/---

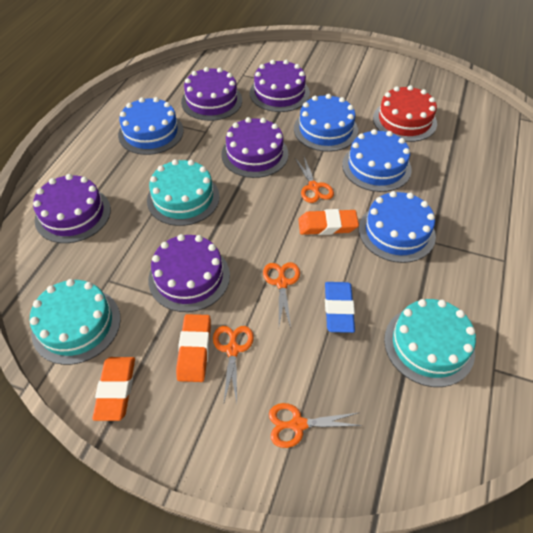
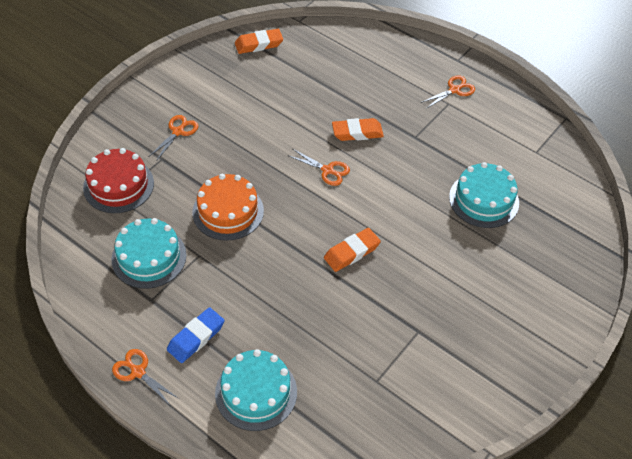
blue cake: 4 -> 0
orange cake: 0 -> 1
purple cake: 5 -> 0

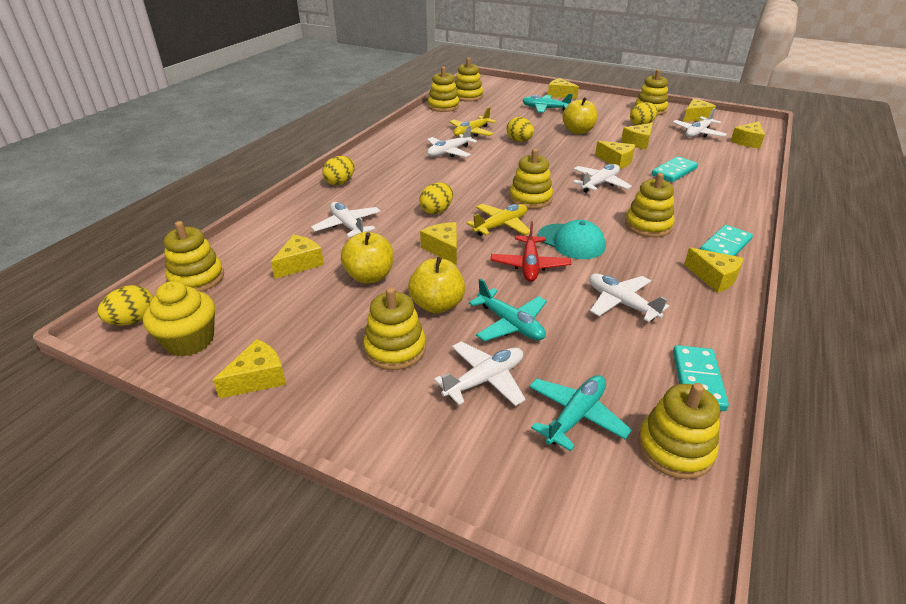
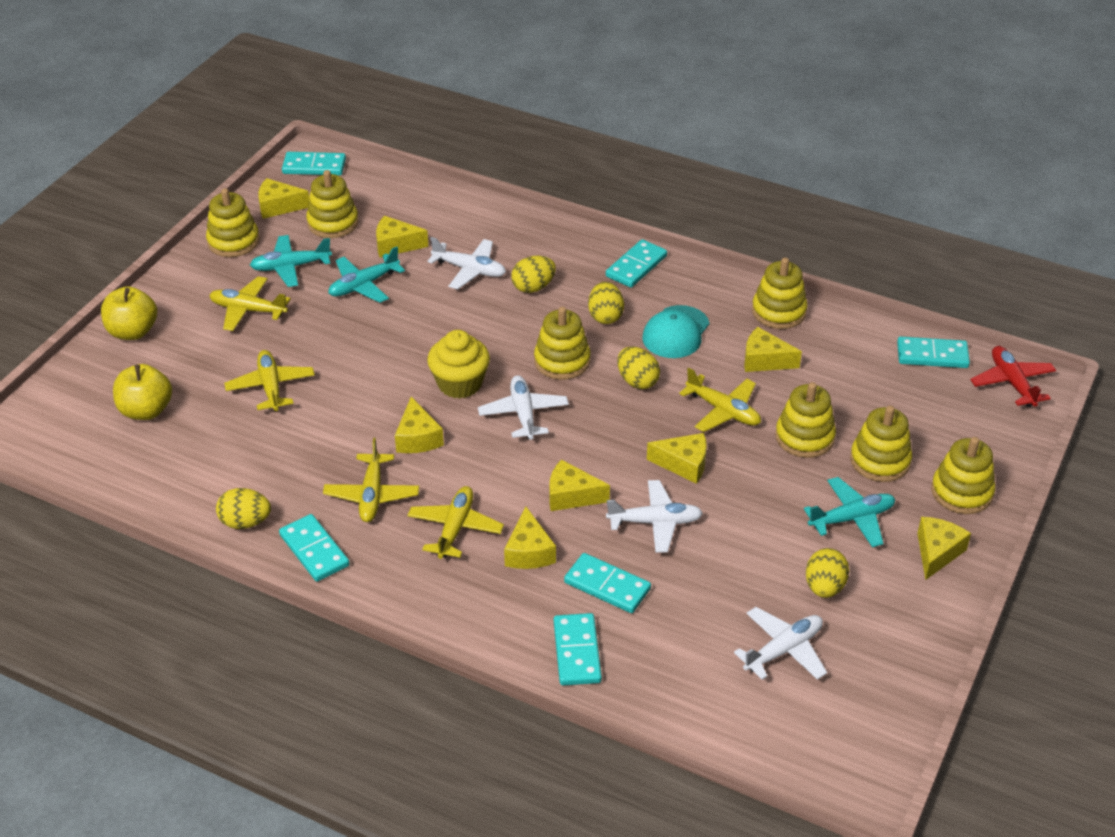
turquoise domino: 3 -> 6
white plane: 6 -> 4
yellow apple: 3 -> 2
yellow cheese: 9 -> 8
yellow plane: 2 -> 5
yellow stacking toy: 8 -> 7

\---

### About this task
Copy each line of the material above exactly, but not the images.

### Task output
blue cake: 4 -> 0
orange cake: 0 -> 1
purple cake: 5 -> 0

turquoise domino: 3 -> 6
white plane: 6 -> 4
yellow apple: 3 -> 2
yellow cheese: 9 -> 8
yellow plane: 2 -> 5
yellow stacking toy: 8 -> 7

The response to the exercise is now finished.